Starting at the line with "(255, 391) = (84, 307): black" in it, reproduce each line below through the last one, exactly, and include nothing else.

* DATASET EXTRACT
........

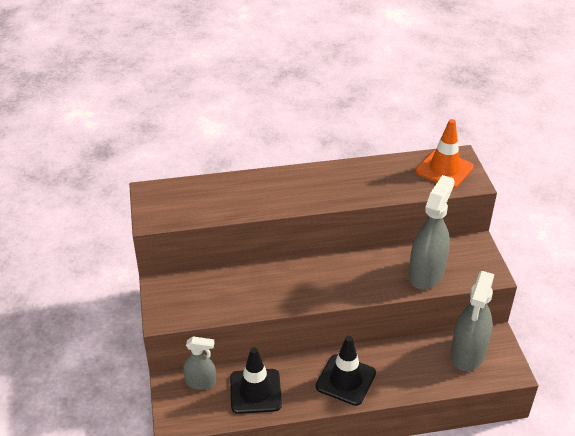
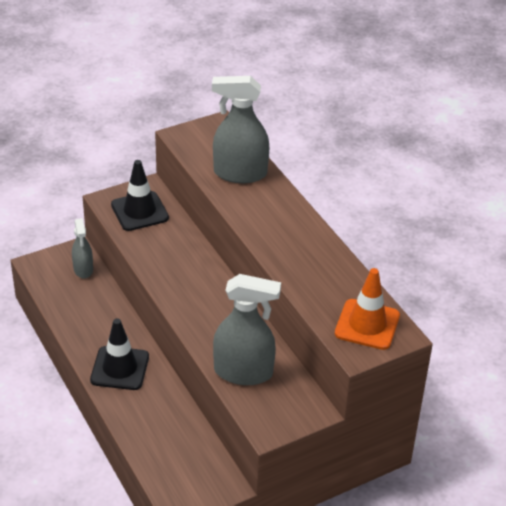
camera: 70 degrees right, 0 degrees up
(255, 391) = (84, 307): black traffic cone -> black traffic cone (139, 211)
(467, 353) = (191, 462): grey spray bottle -> grey spray bottle (239, 173)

........

* EXERCISE ANSWER
(255, 391) = (84, 307): black traffic cone -> black traffic cone (139, 211)
(467, 353) = (191, 462): grey spray bottle -> grey spray bottle (239, 173)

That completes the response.